(Scene difference descriptions)

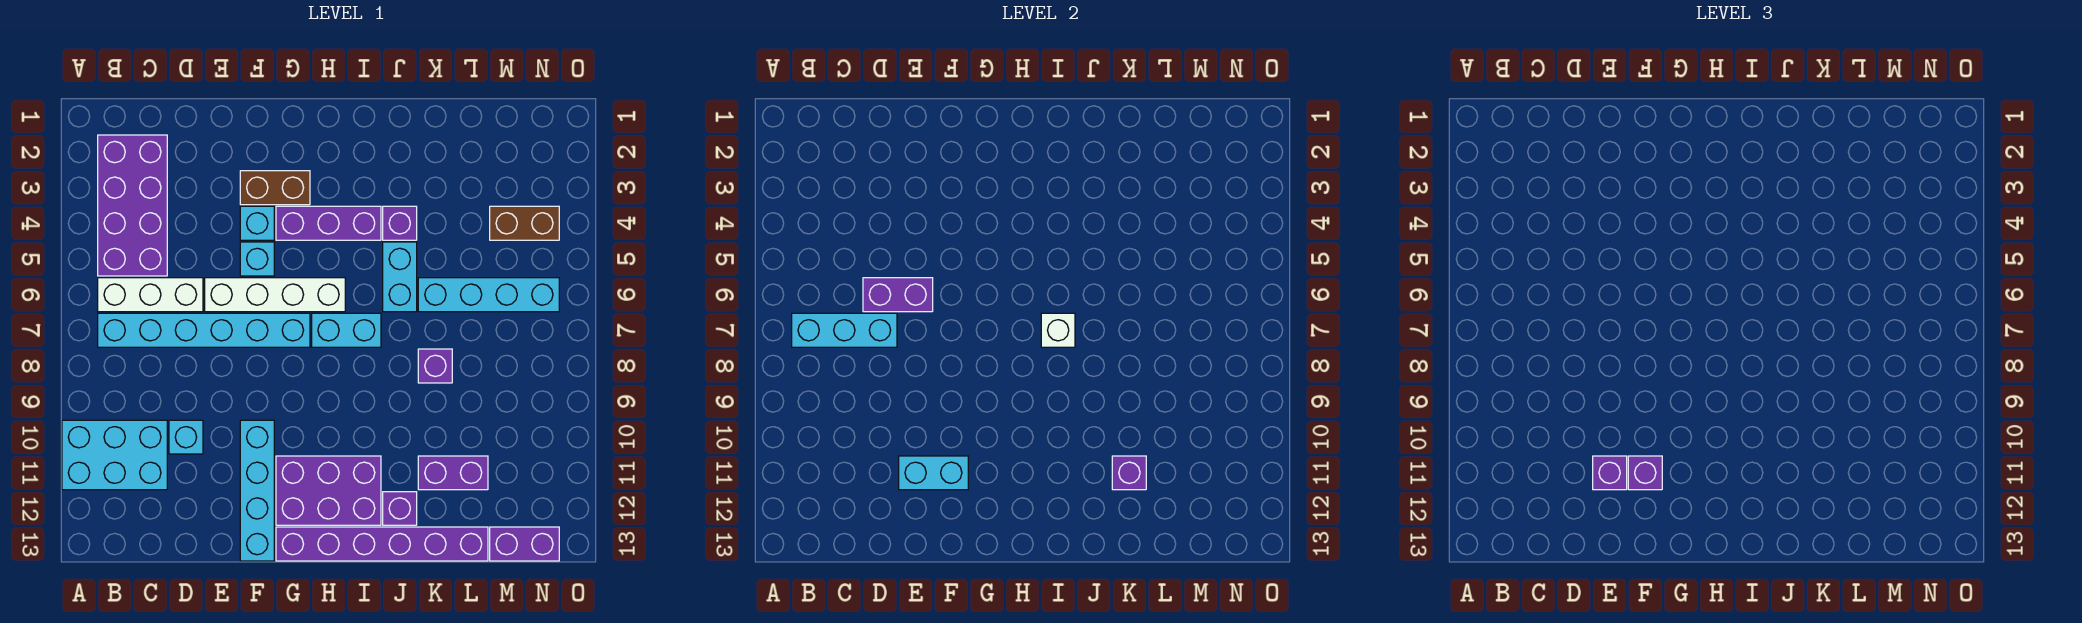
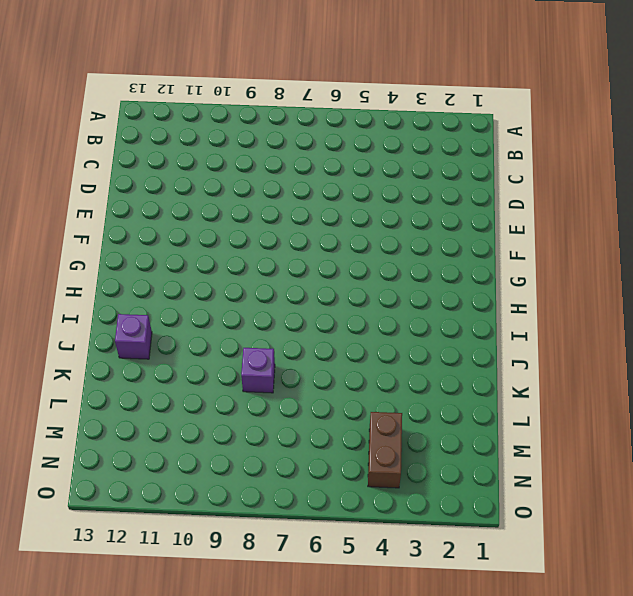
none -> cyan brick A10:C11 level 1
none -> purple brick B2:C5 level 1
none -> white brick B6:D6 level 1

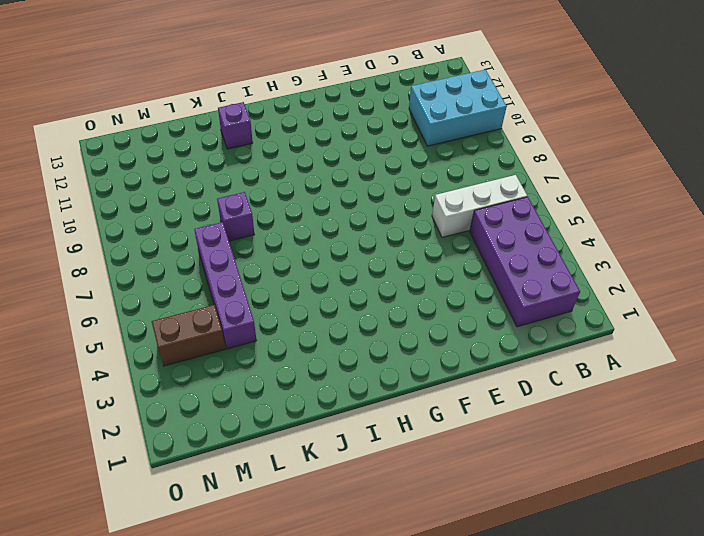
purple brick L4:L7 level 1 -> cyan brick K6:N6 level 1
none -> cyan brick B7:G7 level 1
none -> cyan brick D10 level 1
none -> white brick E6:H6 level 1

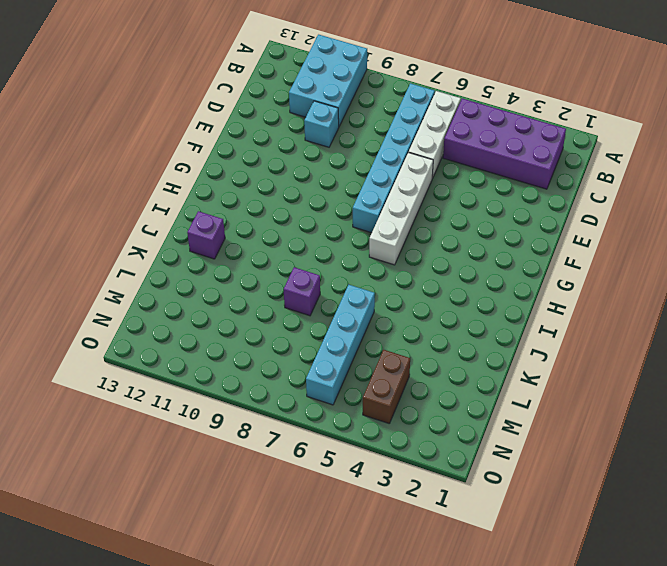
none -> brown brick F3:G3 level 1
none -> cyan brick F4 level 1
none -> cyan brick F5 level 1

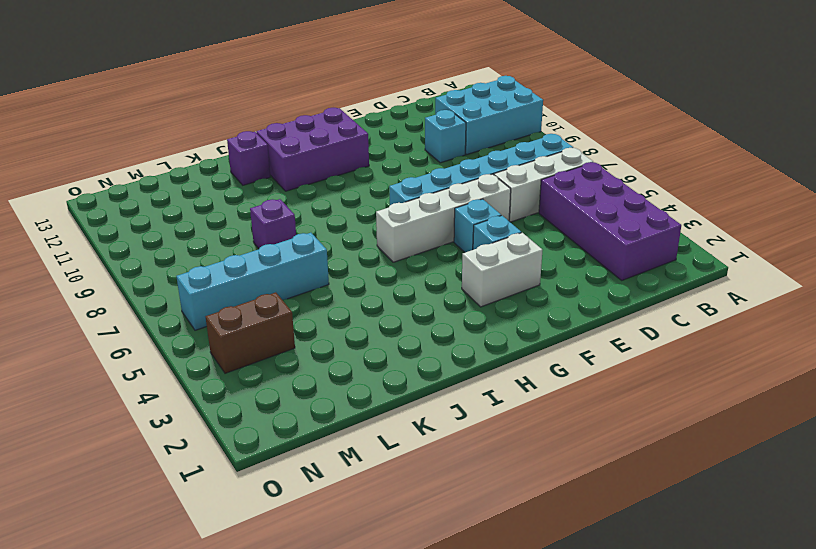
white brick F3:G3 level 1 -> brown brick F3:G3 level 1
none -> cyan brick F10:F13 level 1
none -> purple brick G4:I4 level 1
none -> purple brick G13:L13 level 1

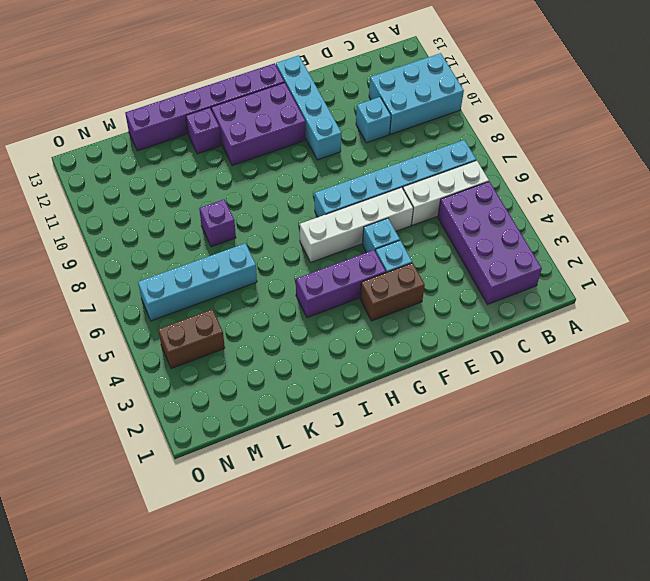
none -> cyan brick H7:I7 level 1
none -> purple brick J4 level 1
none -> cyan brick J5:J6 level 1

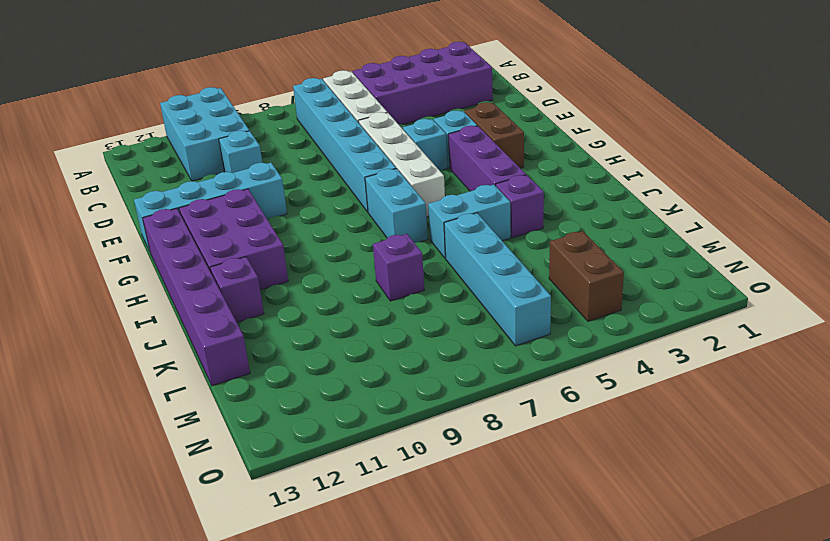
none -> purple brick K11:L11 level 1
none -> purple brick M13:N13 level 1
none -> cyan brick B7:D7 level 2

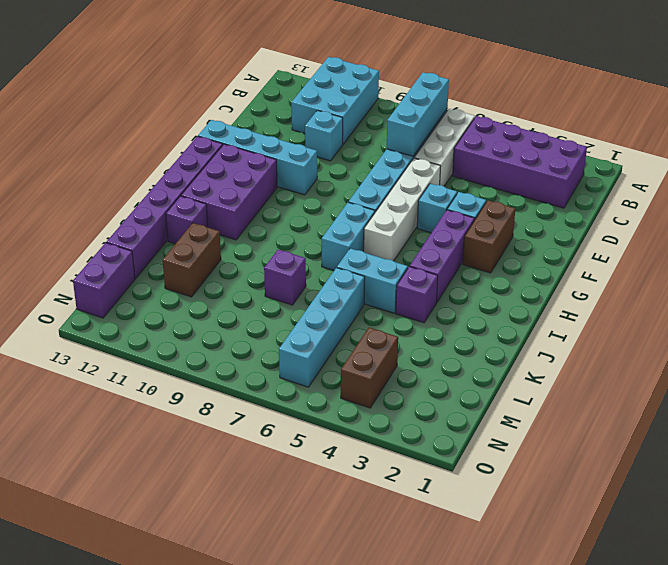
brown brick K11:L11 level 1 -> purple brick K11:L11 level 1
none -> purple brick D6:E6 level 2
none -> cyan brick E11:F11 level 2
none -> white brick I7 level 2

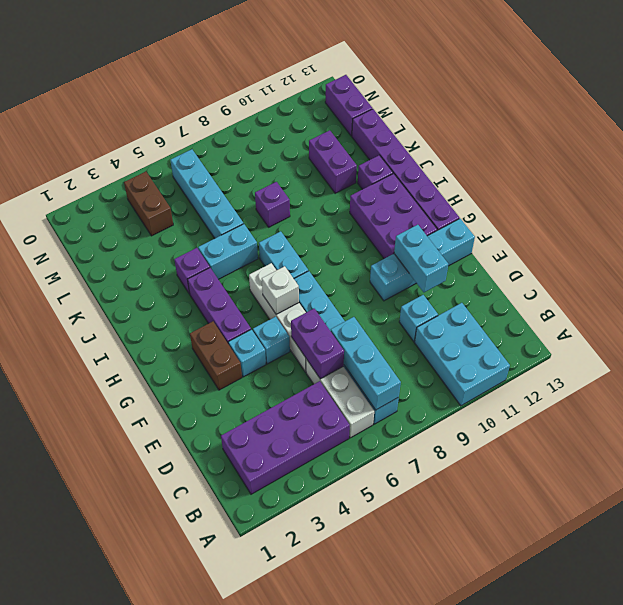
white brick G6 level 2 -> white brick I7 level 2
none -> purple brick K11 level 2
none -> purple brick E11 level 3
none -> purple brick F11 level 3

WHAT THE TASK REQUIRES:
Please set down the records exactly, and keep every image out of the copy.

OUTPUT BELOW:
none -> cyan brick A10:C11 level 1
none -> purple brick B2:C5 level 1
none -> white brick B6:D6 level 1

purple brick L4:L7 level 1 -> cyan brick K6:N6 level 1
none -> cyan brick B7:G7 level 1
none -> cyan brick D10 level 1
none -> white brick E6:H6 level 1

none -> brown brick F3:G3 level 1
none -> cyan brick F4 level 1
none -> cyan brick F5 level 1

white brick F3:G3 level 1 -> brown brick F3:G3 level 1
none -> cyan brick F10:F13 level 1
none -> purple brick G4:I4 level 1
none -> purple brick G13:L13 level 1

none -> cyan brick H7:I7 level 1
none -> purple brick J4 level 1
none -> cyan brick J5:J6 level 1

none -> purple brick K11:L11 level 1
none -> purple brick M13:N13 level 1
none -> cyan brick B7:D7 level 2

brown brick K11:L11 level 1 -> purple brick K11:L11 level 1
none -> purple brick D6:E6 level 2
none -> cyan brick E11:F11 level 2
none -> white brick I7 level 2

white brick G6 level 2 -> white brick I7 level 2
none -> purple brick K11 level 2
none -> purple brick E11 level 3
none -> purple brick F11 level 3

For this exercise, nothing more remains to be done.